▶ **EXERCISE**
Replace "location" with "position" throughout the rows below and give all the rows again with nothing else changed. Leave the pictures out.

▶ **DATA SUPPLIED**
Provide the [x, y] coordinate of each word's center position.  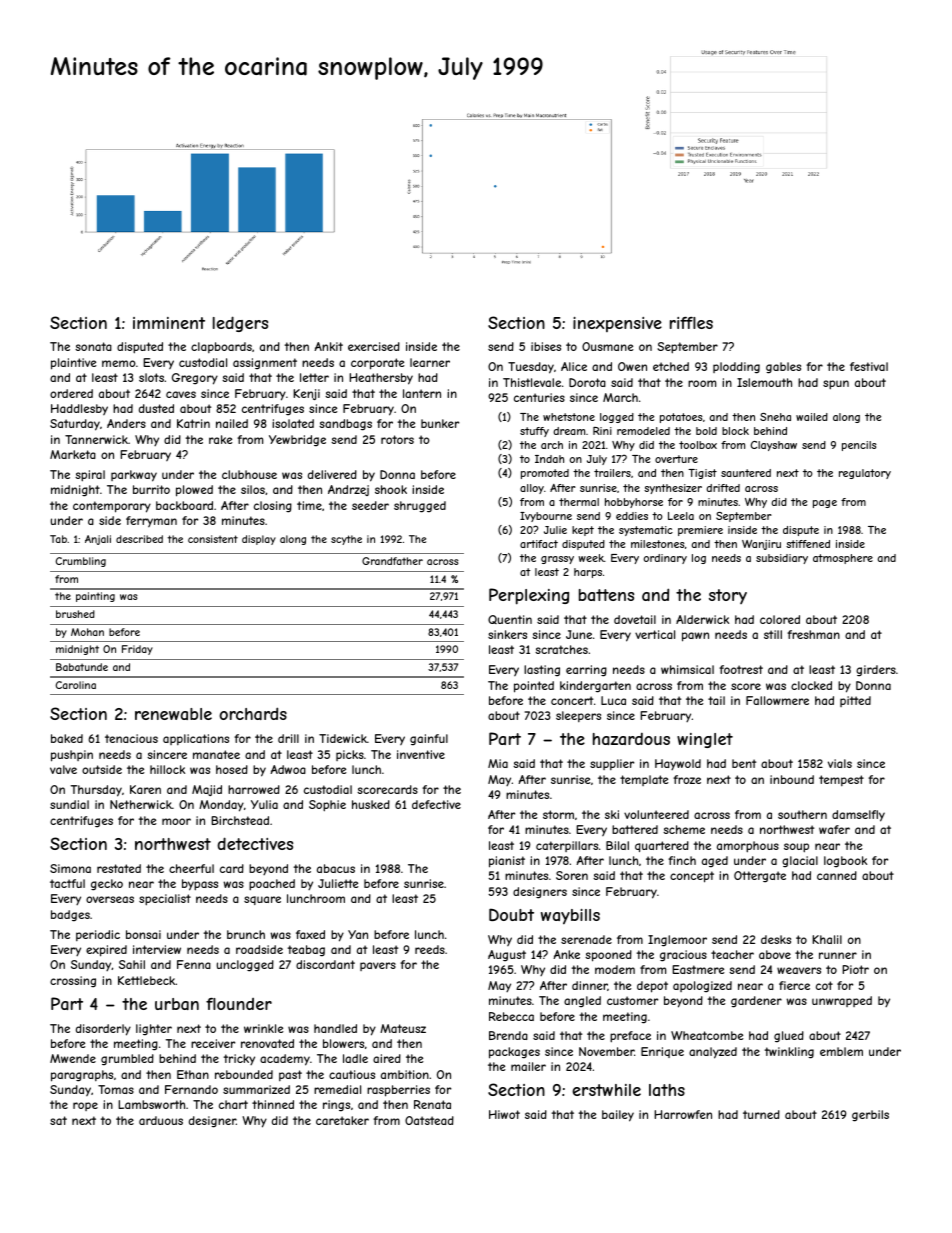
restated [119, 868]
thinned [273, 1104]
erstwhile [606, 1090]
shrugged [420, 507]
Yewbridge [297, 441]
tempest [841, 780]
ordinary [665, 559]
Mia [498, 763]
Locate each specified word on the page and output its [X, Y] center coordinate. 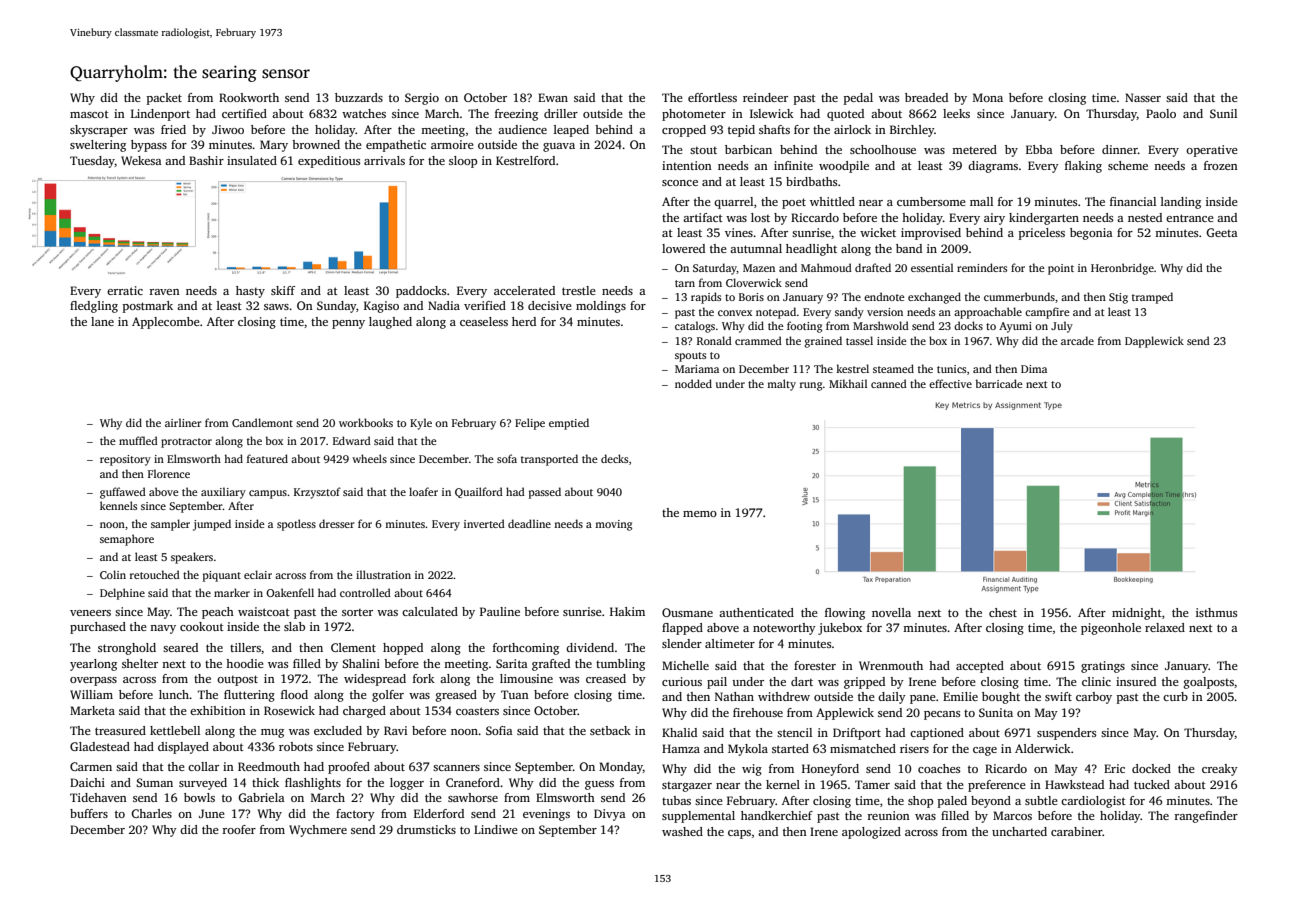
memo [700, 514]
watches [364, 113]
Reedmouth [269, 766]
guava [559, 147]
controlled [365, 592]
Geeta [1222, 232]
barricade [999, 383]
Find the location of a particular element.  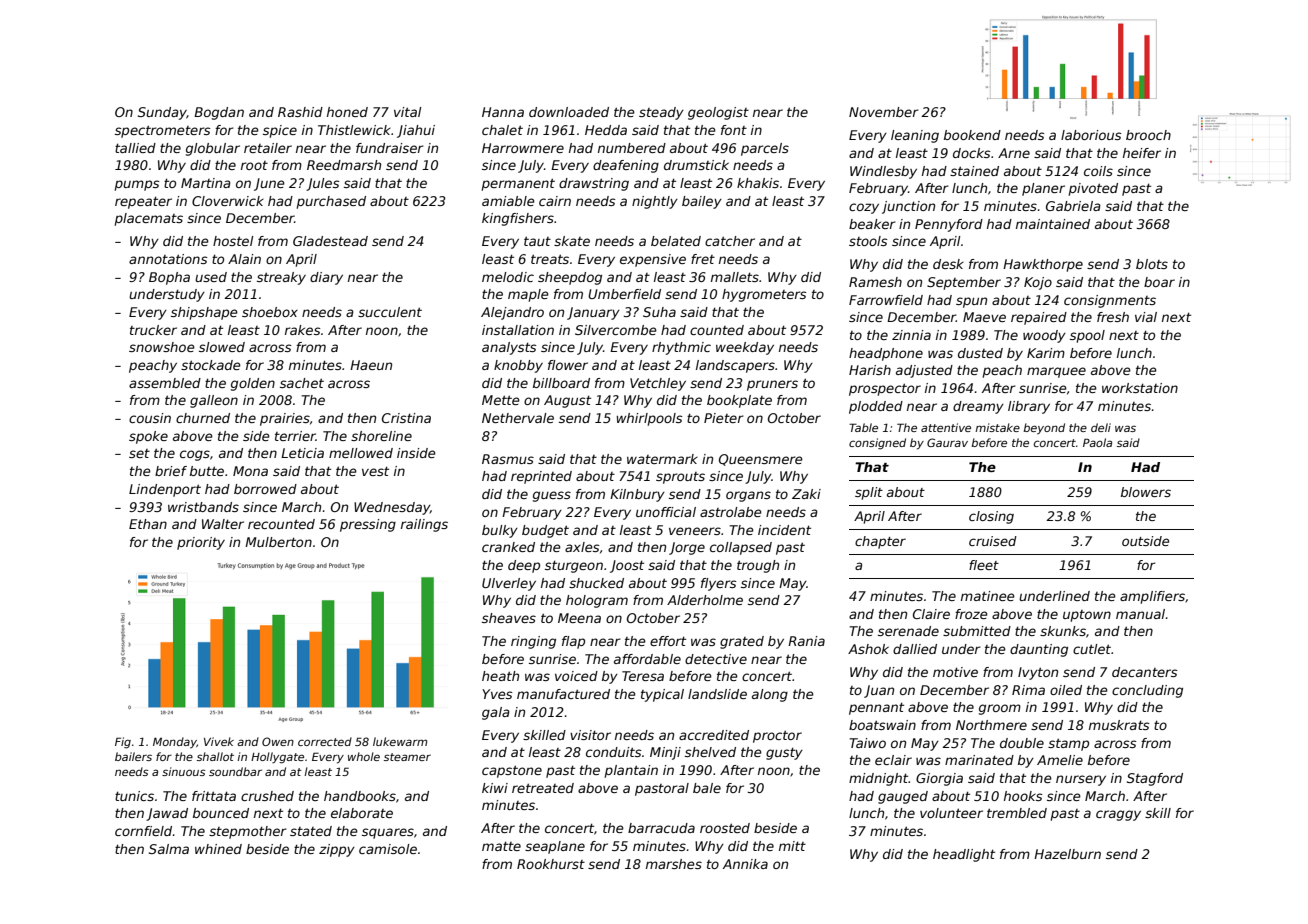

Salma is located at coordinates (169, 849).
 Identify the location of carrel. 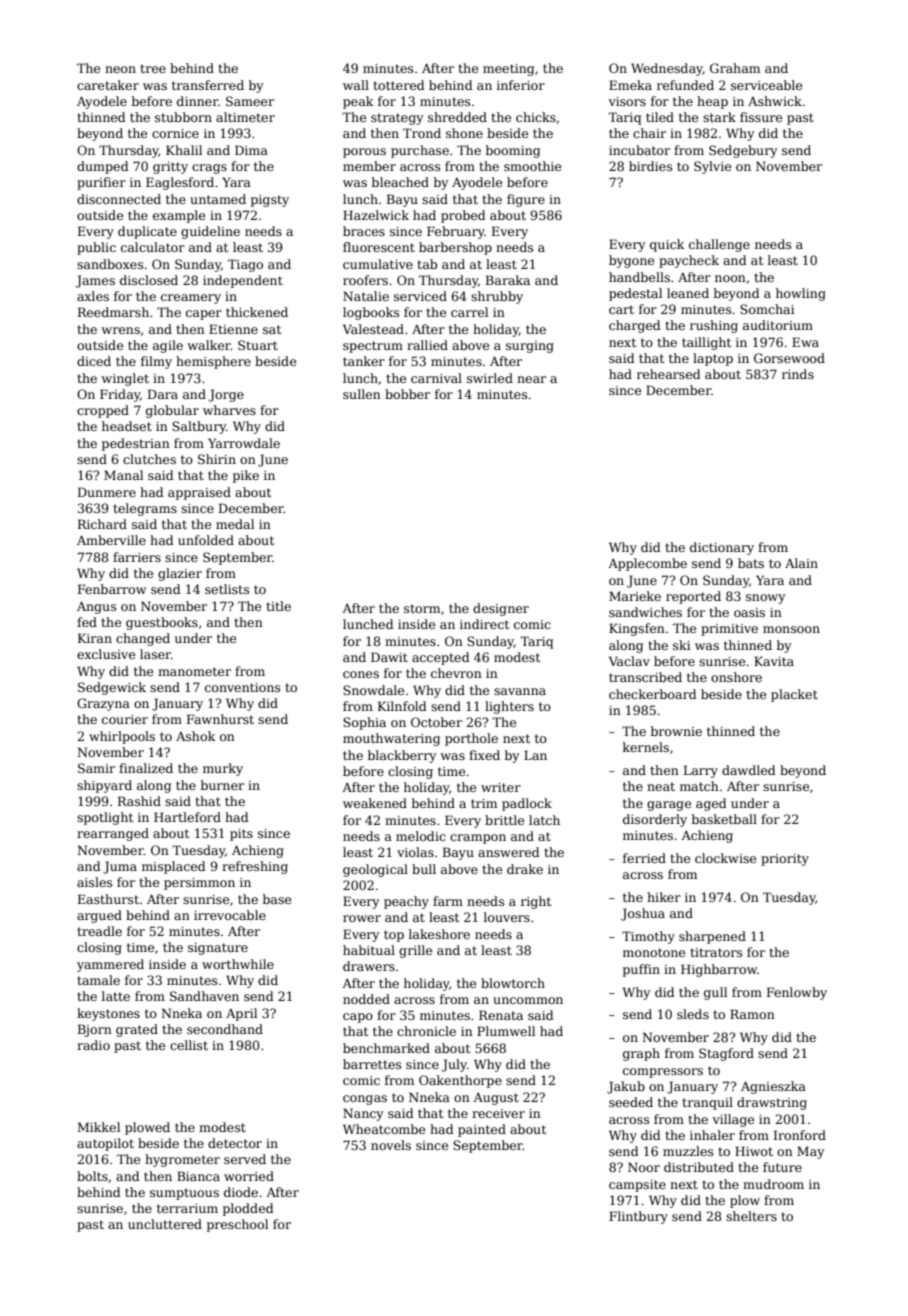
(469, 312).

▶ **SOLUTION**
Provide the [x, y] coordinate of each word's center position.  
restated [119, 868]
thinned [273, 1104]
erstwhile [606, 1090]
shrugged [420, 507]
Yewbridge [297, 441]
tempest [841, 780]
ordinary [665, 559]
Mia [498, 763]
Locate each specified word on the page and output its [X, Y] center coordinate. 
memo [700, 514]
watches [364, 113]
Reedmouth [269, 766]
guava [559, 147]
controlled [365, 592]
Geeta [1222, 232]
barricade [999, 383]
Find the position of a particular element.  

Salma is located at coordinates (169, 849).
 Identify the position of carrel. 
(469, 312).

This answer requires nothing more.